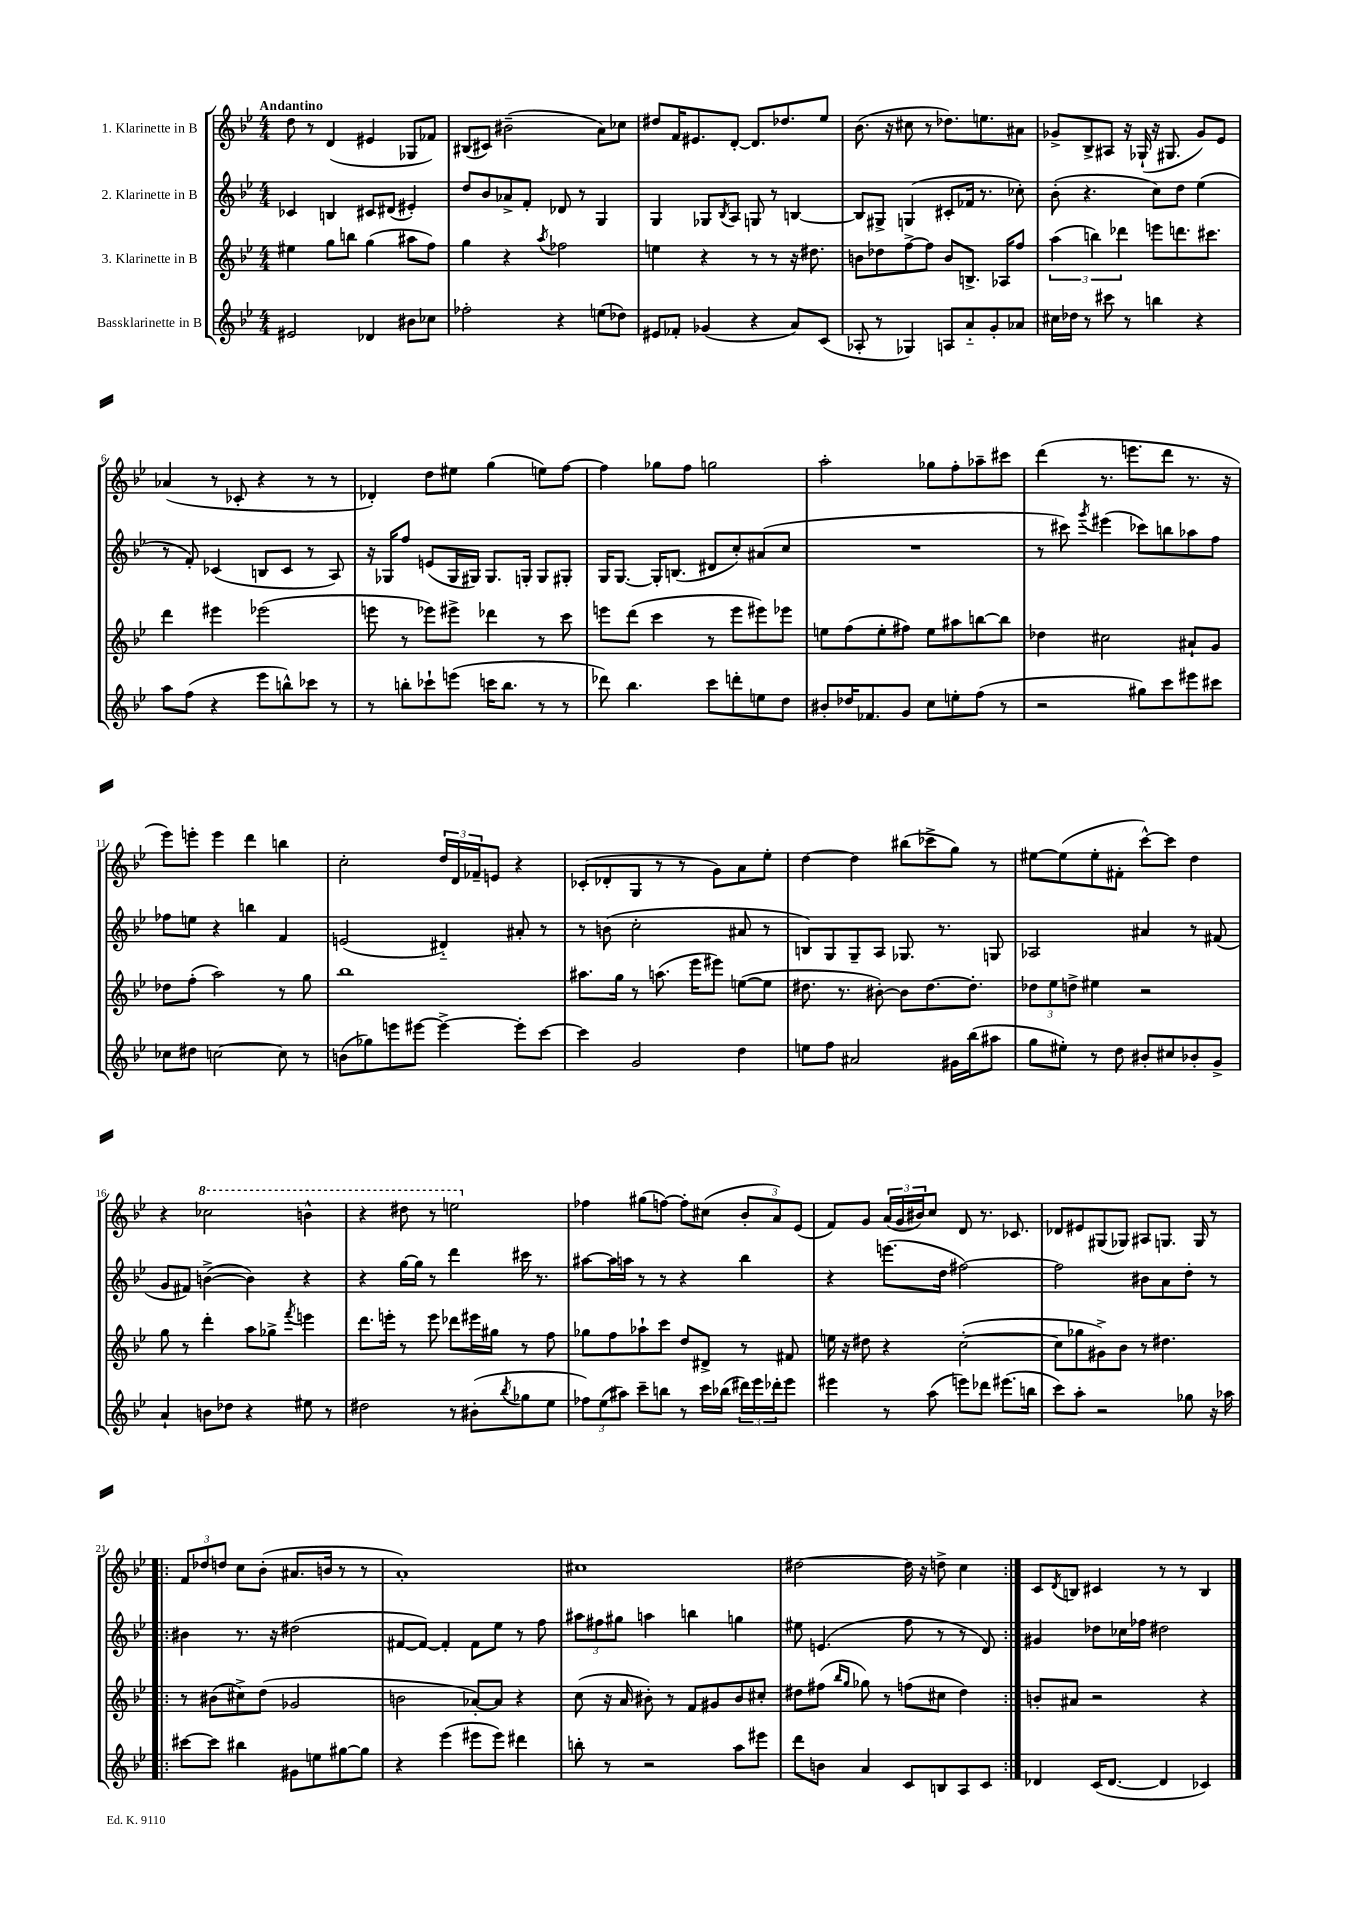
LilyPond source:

<<
\new StaffGroup <<
\new Staff = "s0" \with { instrumentName = "1. Klarinette in B" } {
    \clef treble \key bes \major \numericTimeSignature \time 4/4 \tempo "Andantino"
    d''8 r8 d'4( eis'4 ges8 fes'8) |
    bis8( cis'8) bis'2--( a'8) ces''8 |
    dis''8 f'16 eis'8. d'8~-. d'8. des''8. ees''8 |
    bes'8.( r16 cis''8 r8 des''8.) e''8. ais'8 |
    ges'8-> bes8-> ais8 r16 ges16-!( r16 gis8. ges'8) ees'8 |
    aes'4( r8 ces'8-. r4 r8 r8 |
    des'4-.) d''8 eis''8 g''4( e''8) f''8~ |
    f''4 ges''8 f''8 g''2 |
    a''2-. ges''8 f''8-. aes''8-- cis'''8 |
    d'''4( r8. e'''8. d'''8 r8. r16 |
    ees'''8) e'''8-. e'''4 d'''4 b''4 |
    c''2-. \tuplet 3/2 { d''16 d'16 fes'16-- } e'8 r4 |
    ces'8-.( des'8-. g8 r8 r8 g'8) a'8 ees''8-. |
    d''4~ d''4 bis''8( ces'''8-> g''8) r8 |
    eis''8~ eis''8( eis''8-. fis'8-. c'''8~-^) c'''8 d''4 |
    r4 \ottava #1 ces'''2 b''4-^ |
    r4 dis'''8 r8 e'''2 \ottava #0 |
    fes''4 gis''8( f''8~) f''8-. cis''8( \tuplet 3/2 { bes'8-. a'8) ees'8( } |
    f'8) g'8 \tuplet 3/2 { a'16( g'16 bis'16) } c''8 d'8 r8. ces'8. |
    des'8 eis'8 gis8( ges8) ais8 g8. g16 r8 |
    \repeat volta 2 { \tuplet 3/2 { f'8 des''8 d''8 } c''8 bes'8-.( ais'8. b'16 r8 r8 |
    a'1-.) |
    cis''1 |
    dis''2~ dis''16 r16 d''8-> c''4 | }
    c'8 \acciaccatura { d'8 } b8 cis'4 r8 r8 b4 \bar "|." |
}
\new Staff = "s1" \with { instrumentName = "2. Klarinette in B" } {
    \clef treble \key bes \major \numericTimeSignature \time 4/4
    ces'4 b4 cis'8 dis'8( eis'4-.) |
    d''8 bes'8 aes'8-> f'8-. des'8 r8 g4 |
    g4 ges8 \acciaccatura { bes8 } a8 g8 r8 b4~ |
    b8 gis8-> g4( cis'8-. fes'16 r8. ces''8-.) |
    bes'8-.( r4. c''8) d''8 ees''4( |
    r8 f'8-.) ces'4( b8 ces'8 r8 a8) |
    r16 ges16 f''8 e'8( ges16 gis16) gis8. g16-. g8 gis8-. |
    g16 g8.~ g16-. b8.( dis'8 c''8-.) ais'8( c''8 |
    R1 |
    r8 cis'''8) \acciaccatura { g'''8 } eis'''4( ces'''8) b''8 aes''8 f''8 |
    fes''8 e''8 r4 b''4 f'4 |
    e'2( dis'4-_) ais'8-. r8 |
    r8 b'8( c''2-. ais'8 r8 |
    b8) g8 g8-- a8 ges8. r8. g8 |
    aes2 ais'4 r8 fis'8( |
    g'8 fis'8) b'4~->( b'4) r4 |
    r4 g''16~ g''16 r8 d'''4 cis'''16 r8. |
    ais''8~ ais''16 a''16 r8 r8 r4 bes''4 |
    r4 e'''8.( d''16 fis''2~) |
    fis''2 bis'8 a'8 d''8-. r8 |
    \repeat volta 2 { bis'4 r8. r16 dis''2( |
    fis'8~ fis'8~) fis'4-. fis'8 ees''8 r8 f''8 |
    \tuplet 3/2 { ais''8 fis''8 gis''8 } a''4 b''4 g''4 |
    eis''8 e'4.( f''8 r8 r8 d'8) | }
    gis'4 des''8 ces''16 fes''16 dis''2 \bar "|." |
}
\new Staff = "s2" \with { instrumentName = "3. Klarinette in B" } {
    \clef treble \key bes \major \numericTimeSignature \time 4/4
    eis''4 g''8 b''8 g''4( ais''8 f''8) |
    g''4 r4 \acciaccatura { a''8 } fes''2 |
    e''4 r4 r8 r8 r16 dis''8. |
    b'8 des''8 f''8~-> f''8 b'8 b8.-> aes16 f''8 |
    \tuplet 3/2 { a''4( b''4) des'''4 } e'''8 d'''8. cis'''8. |
    d'''4 eis'''4 ees'''2( |
    e'''8 r8 ees'''8) eis'''8-> des'''4 r8 c'''8 |
    e'''8 d'''8( c'''4 r8 e'''8 eis'''8) ees'''8 |
    e''8 f''8( e''8-. fis''8) e''8 ais''8 b''8~ b''8 |
    des''4 cis''2 ais'8-! g'8 |
    des''8 f''8-.( a''2) r8 g''8 |
    bes''1 |
    ais''8. g''16 r8 a''8.( ees'''16 eis'''8) e''8~( e''8 |
    dis''8. r8. bis'8~-.) bis'8 dis''8.~ dis''8.-. |
    \tuplet 3/2 { des''8 ees''8 d''8-> } eis''4 r2 |
    g''8 r8 d'''4-. a''8 ges''8-> \acciaccatura { f'''8 } e'''4 |
    d'''8. e'''16-. r8 e'''8 des'''8 eis'''16 gis''16 r8 f''8 |
    ges''8 f''8 aes''8-! c'''8 d''8 dis'8-> r8 fis'8 |
    e''16 r16 dis''8 r4 c''2~-.( |
    c''8 ges''8 gis'8->) bes'8 r8 dis''4. |
    \repeat volta 2 { r8 bis'8( cis''8->) d''8( ges'2 |
    b'2 aes'8~-.) aes'8 r4 |
    c''8( r16 a'16 bis'8-.) r8 f'8 gis'8 bis'8 cis''8-. |
    dis''8 fis''8( \grace { bes''16 g''16 } ges''8) r8 f''8( cis''8 dis''4) | }
    b'8-. ais'8 r2 r4 \bar "|." |
}
\new Staff = "s3" \with { instrumentName = "Bassklarinette in B" } {
    \clef treble \key bes \major \numericTimeSignature \time 4/4
    eis'2 des'4 bis'8 ces''8 |
    fes''2-. r4 e''8( des''8) |
    eis'8 fes'8-. ges'4( r4 a'8) c'8( |
    aes8-. r8 ges4) a8 a'8-_ g'8-. aes'8 |
    cis''16 des''16 r8 cis'''8 r8 b''4 r4 |
    a''8 f''8( r4 ees'''8 b''8-^) ces'''8 r8 |
    r8 b''8-. ces'''8-! e'''8( c'''16 b''8. r8 r8 |
    des'''8) bes''4. c'''8 d'''8-. e''8 d''8 |
    bis'8-. des''16 fes'8. g'8 c''8 e''8-. f''8( r8 |
    r2 gis''8) c'''8 eis'''8 cis'''8 |
    ces''8 dis''8 c''2~ c''8 r8 |
    b'8( ges''8) e'''8 eis'''8~ eis'''4~-> eis'''8-. c'''8~ |
    c'''4 g'2 d''4 |
    e''8 f''8 ais'2 gis'16 bes''16( ais''8 |
    g''8 eis''8-.) r8 d''8 bis'8-. cis''8 bes'8-. g'8-> |
    a'4-! b'8 des''8 r4 eis''8 r8 |
    dis''2 r8 bis'8-.( \acciaccatura { bes''8 } ges''8 ees''8 |
    \tuplet 3/2 { fes''8) ees''8( ais''8) } c'''8-- b''8 r8 c'''16 bes''16( \tuplet 3/2 { dis'''16) ees'''16 des'''16-. } ees'''8 |
    eis'''4 r8 a''8( e'''8) des'''8 eis'''8.( b''16 |
    c'''8) a''8-. r2 ges''8 r16 aes''16 |
    \repeat volta 2 { cis'''8~ cis'''8 bis''4 gis'8 e''8 gis''8~ gis''8 |
    r4 ees'''4( eis'''8 eis'''8) dis'''4 |
    b''8-. r8 r2 a''8 eis'''8 |
    d'''8 b'8 a'4 c'8 b8 a8 c'8 | }
    des'4 c'16( des'8.~ des'4 ces'4) \bar "|." |
}
>>
>>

▶ [Given problem] Pick out every line of the listing above that contains the string "ottava" and copy each one. Letter case counts when matching.

▶ [The completed task]
    r4 \ottava #1 ces'''2 b''4-^ |
    r4 dis'''8 r8 e'''2 \ottava #0 |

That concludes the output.